Data for processing:
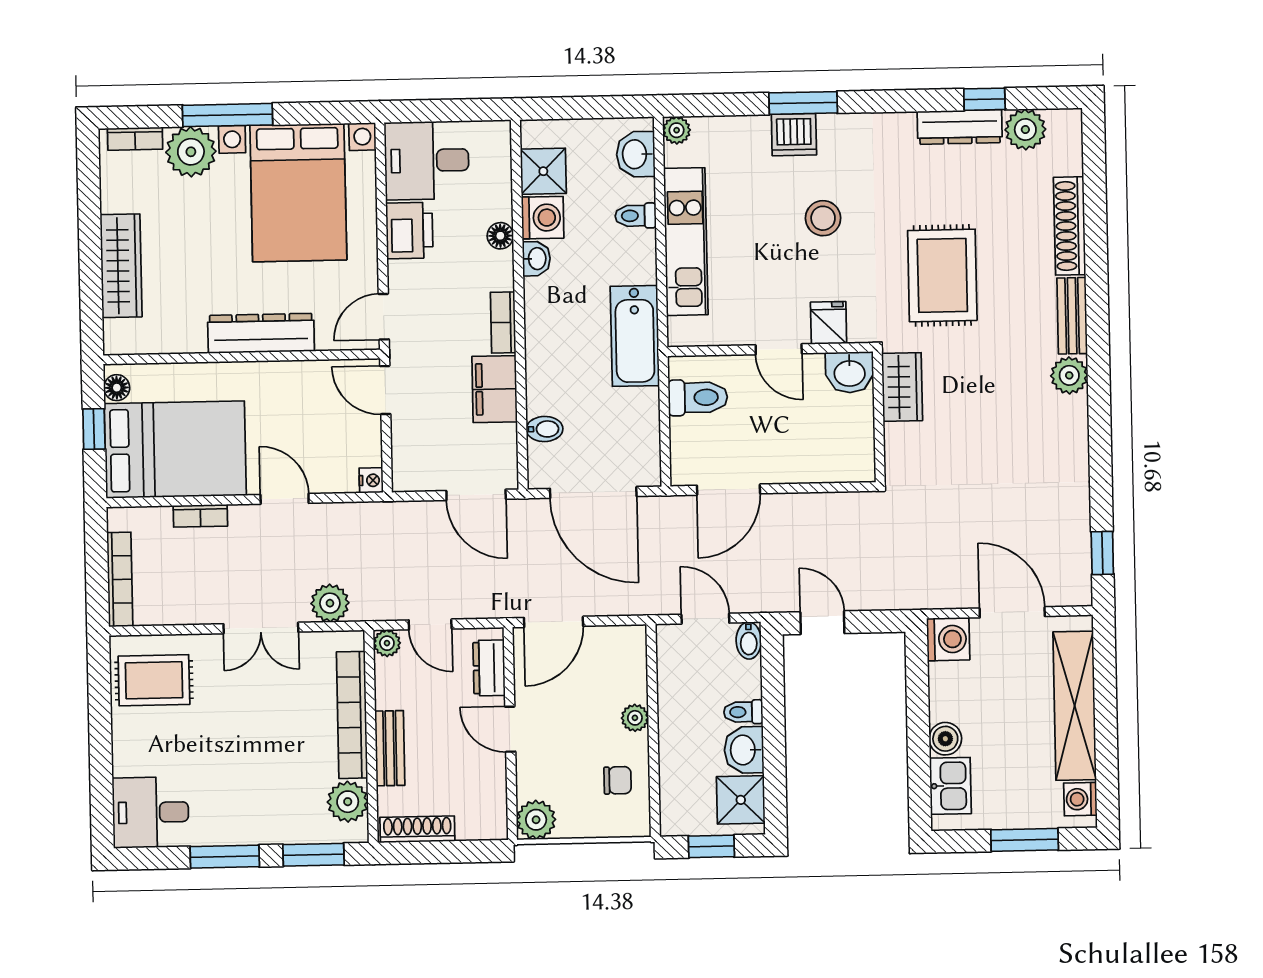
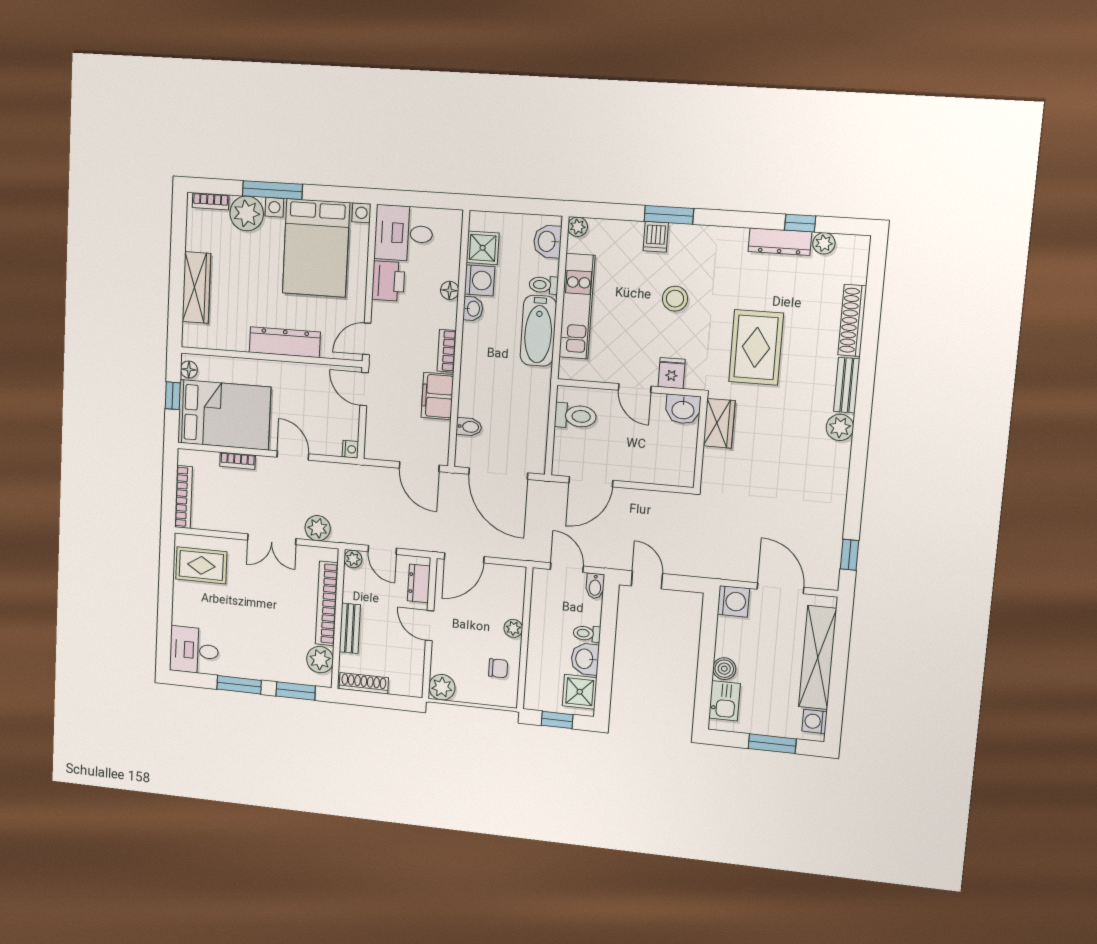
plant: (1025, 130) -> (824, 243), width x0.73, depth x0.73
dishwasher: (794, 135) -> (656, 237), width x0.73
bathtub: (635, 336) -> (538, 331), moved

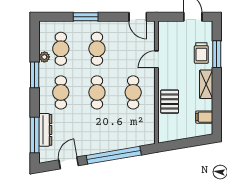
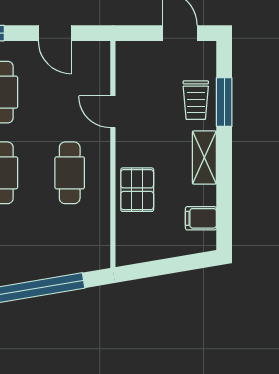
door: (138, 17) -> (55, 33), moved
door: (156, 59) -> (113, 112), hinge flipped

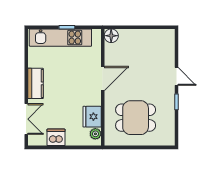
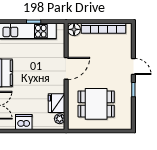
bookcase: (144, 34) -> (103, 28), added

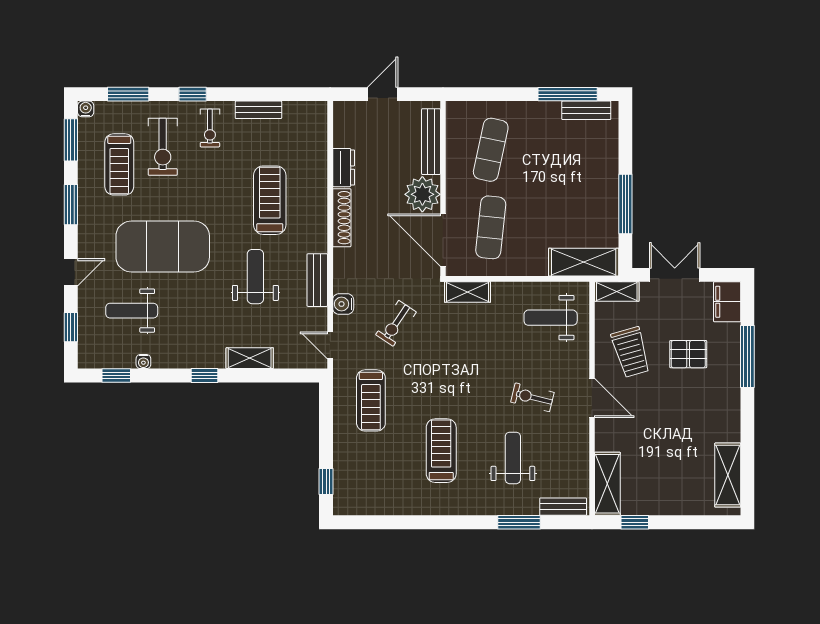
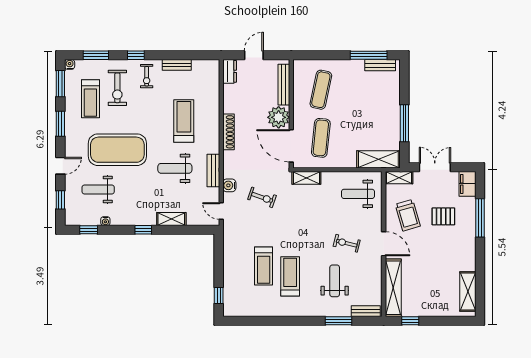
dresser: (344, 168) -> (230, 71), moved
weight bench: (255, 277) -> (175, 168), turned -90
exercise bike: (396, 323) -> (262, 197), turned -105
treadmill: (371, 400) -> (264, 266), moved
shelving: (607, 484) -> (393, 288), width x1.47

Required action:
Omit the pictures. Write out exactly the lines from the one containing "door: (138, 17) -> (55, 33), moved" through the last line of the entries, both of them included.

Answer for the task:
door: (138, 17) -> (55, 33), moved
door: (156, 59) -> (113, 112), hinge flipped

bookcase: (144, 34) -> (103, 28), added

dresser: (344, 168) -> (230, 71), moved
weight bench: (255, 277) -> (175, 168), turned -90
exercise bike: (396, 323) -> (262, 197), turned -105
treadmill: (371, 400) -> (264, 266), moved
shelving: (607, 484) -> (393, 288), width x1.47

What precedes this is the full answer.